:: Exercise data ::

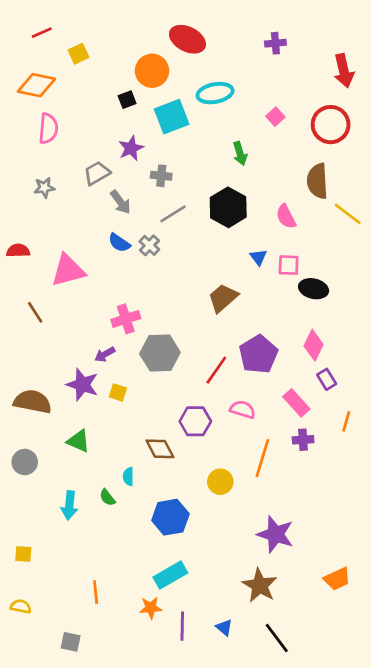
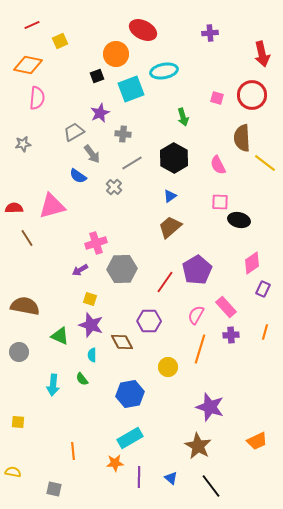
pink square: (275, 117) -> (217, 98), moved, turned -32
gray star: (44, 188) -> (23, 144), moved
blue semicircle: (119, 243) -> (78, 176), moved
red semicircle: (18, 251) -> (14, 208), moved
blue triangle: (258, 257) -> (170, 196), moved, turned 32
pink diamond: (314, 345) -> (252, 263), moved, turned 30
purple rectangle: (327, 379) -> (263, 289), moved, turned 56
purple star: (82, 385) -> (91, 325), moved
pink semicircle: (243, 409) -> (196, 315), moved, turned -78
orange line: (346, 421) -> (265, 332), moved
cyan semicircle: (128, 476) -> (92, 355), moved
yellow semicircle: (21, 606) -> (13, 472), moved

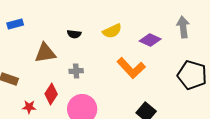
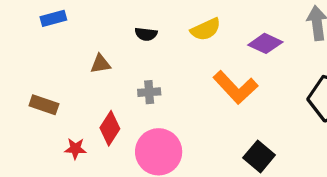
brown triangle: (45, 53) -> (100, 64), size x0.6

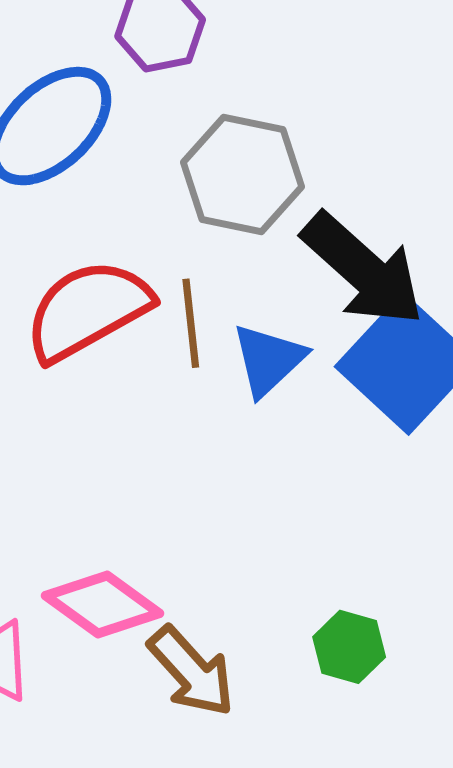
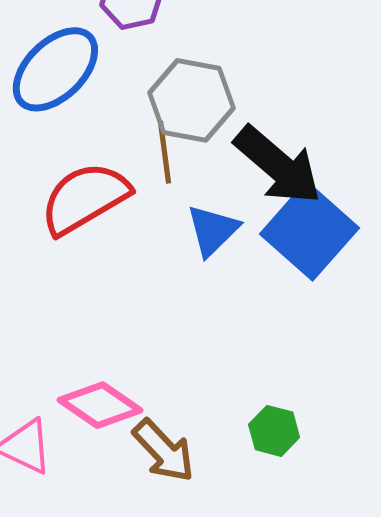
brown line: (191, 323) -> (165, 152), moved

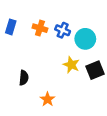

---

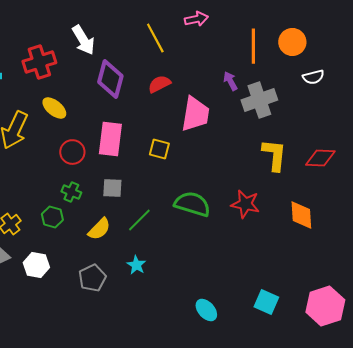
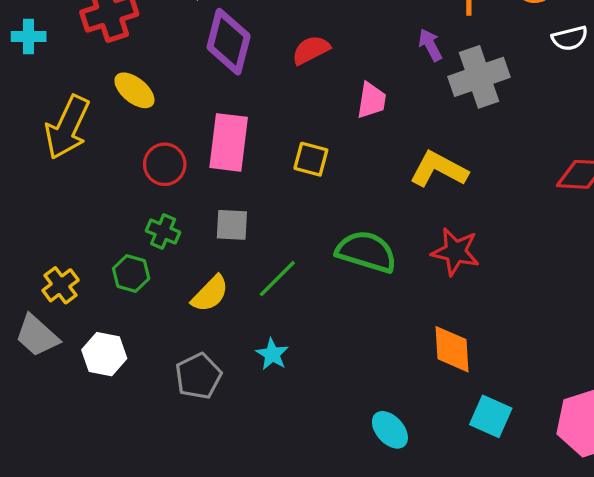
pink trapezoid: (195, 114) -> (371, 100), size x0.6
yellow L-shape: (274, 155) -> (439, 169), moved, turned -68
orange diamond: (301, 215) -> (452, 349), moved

--

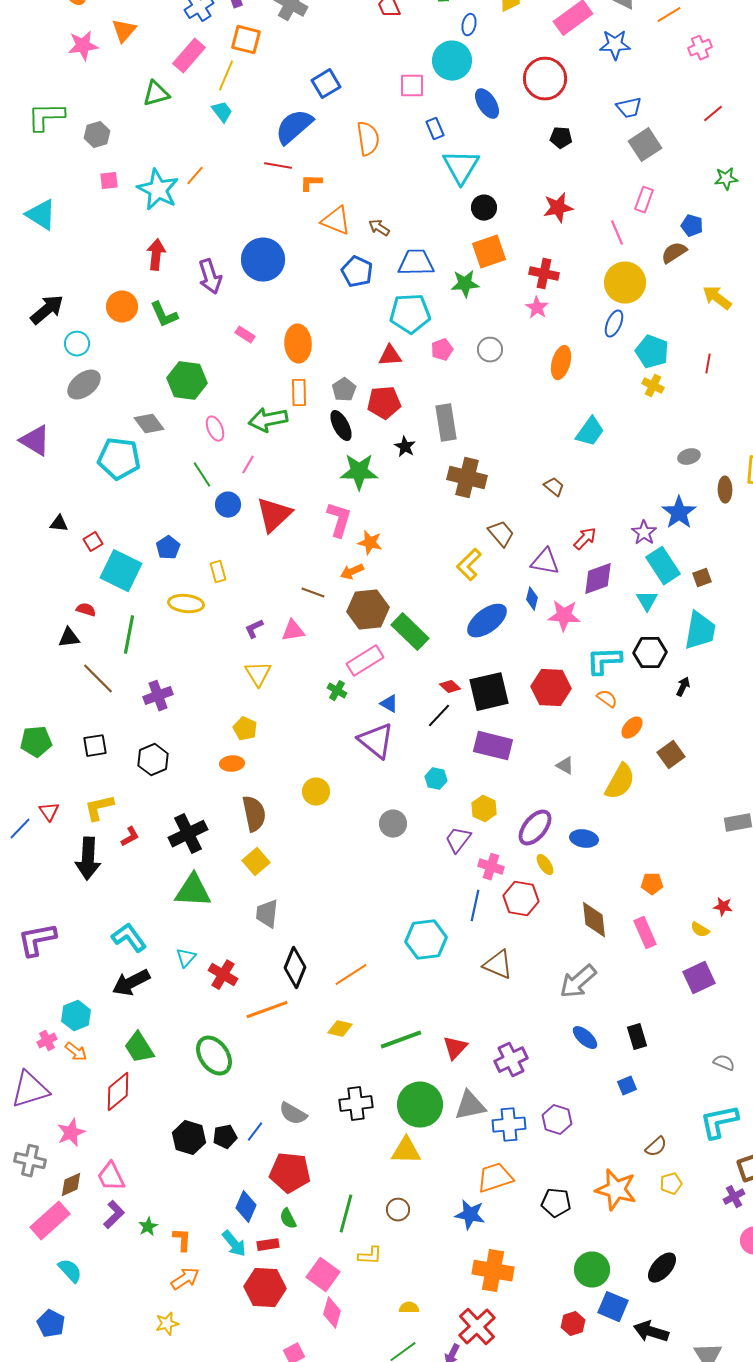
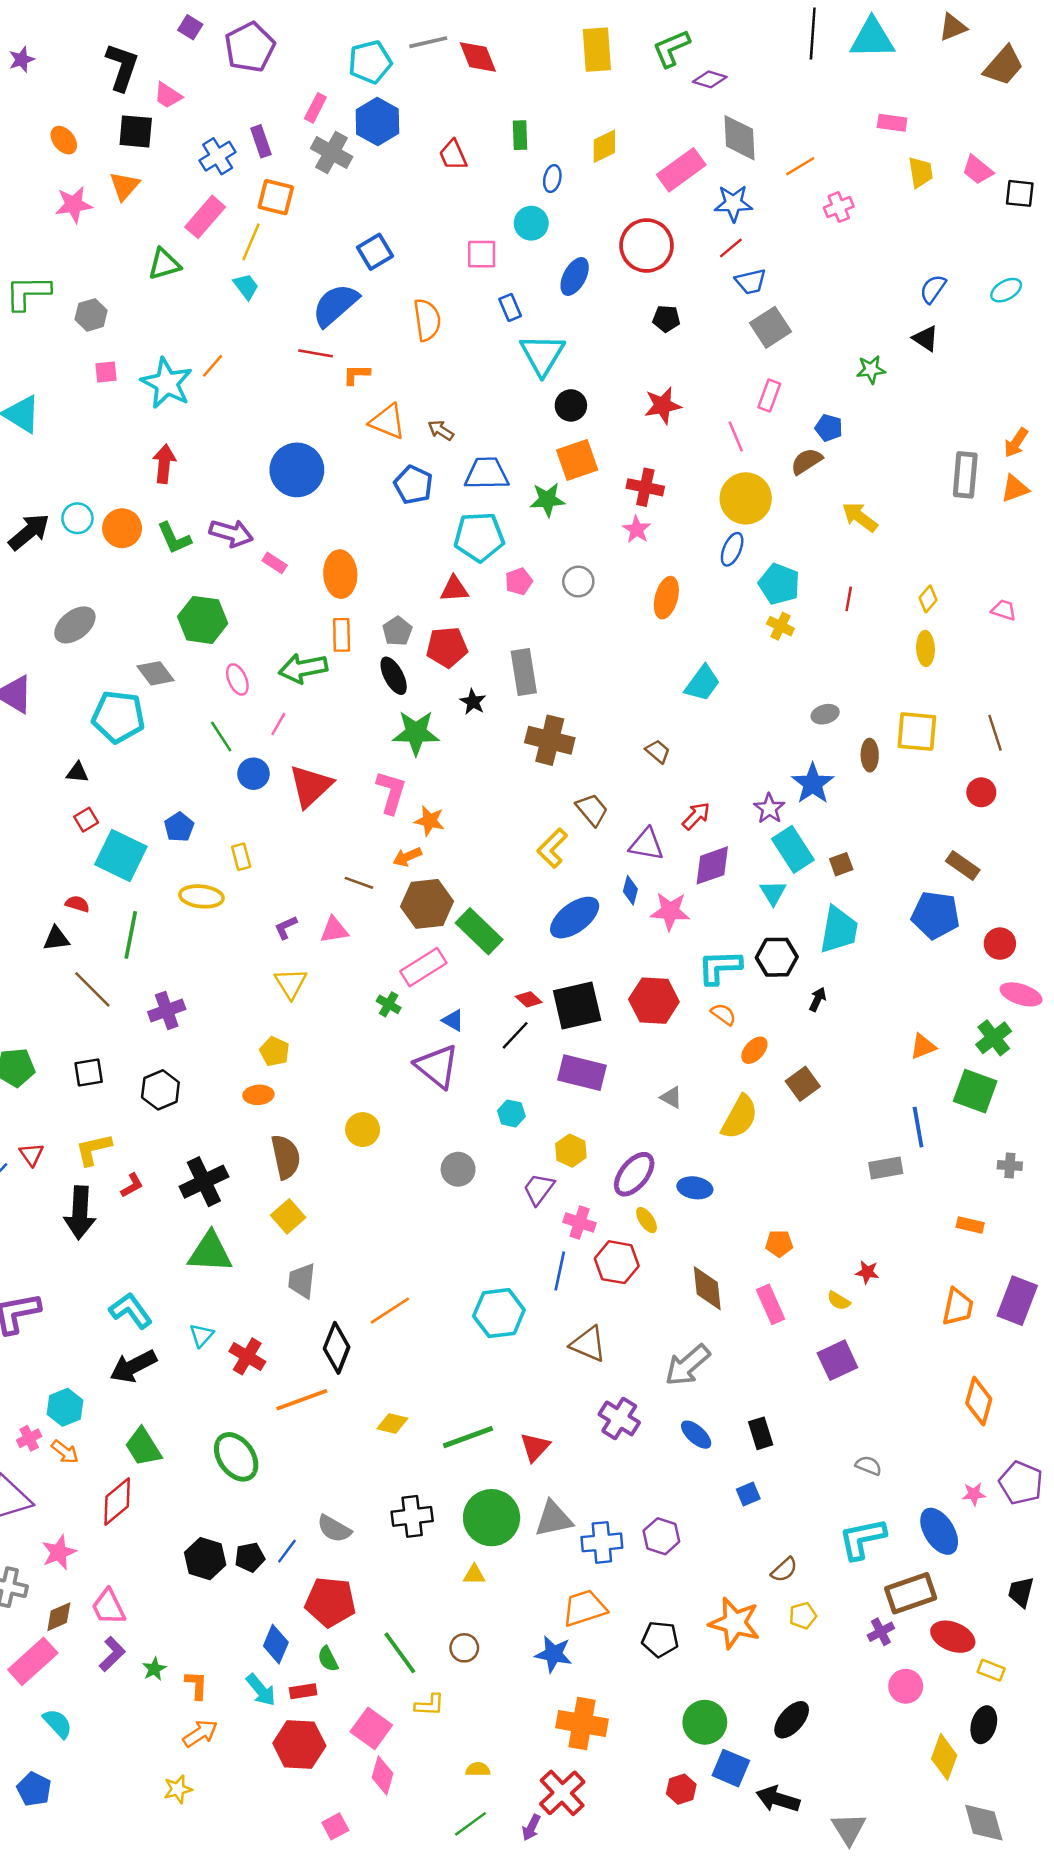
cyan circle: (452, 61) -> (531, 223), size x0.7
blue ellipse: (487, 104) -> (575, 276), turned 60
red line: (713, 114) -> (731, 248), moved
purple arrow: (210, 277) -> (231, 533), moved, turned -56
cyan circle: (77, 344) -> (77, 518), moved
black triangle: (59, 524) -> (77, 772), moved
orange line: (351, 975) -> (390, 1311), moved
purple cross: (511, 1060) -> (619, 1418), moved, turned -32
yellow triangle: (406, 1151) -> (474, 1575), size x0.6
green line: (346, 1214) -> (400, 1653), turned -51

:: Work to complete ::
In the listing above, find the line with "blue semicircle: (119, 243)" and the line with "brown line: (191, 323) -> (165, 152), moved". Copy both of them and every line between, exactly, but not the pictures.

:: Exercise result ::
blue semicircle: (119, 243) -> (78, 176), moved
red semicircle: (18, 251) -> (14, 208), moved
blue triangle: (258, 257) -> (170, 196), moved, turned 32
pink diamond: (314, 345) -> (252, 263), moved, turned 30
purple rectangle: (327, 379) -> (263, 289), moved, turned 56
purple star: (82, 385) -> (91, 325), moved
pink semicircle: (243, 409) -> (196, 315), moved, turned -78
orange line: (346, 421) -> (265, 332), moved
cyan semicircle: (128, 476) -> (92, 355), moved
yellow semicircle: (21, 606) -> (13, 472), moved

brown triangle: (45, 53) -> (100, 64), size x0.6

brown line: (191, 323) -> (165, 152), moved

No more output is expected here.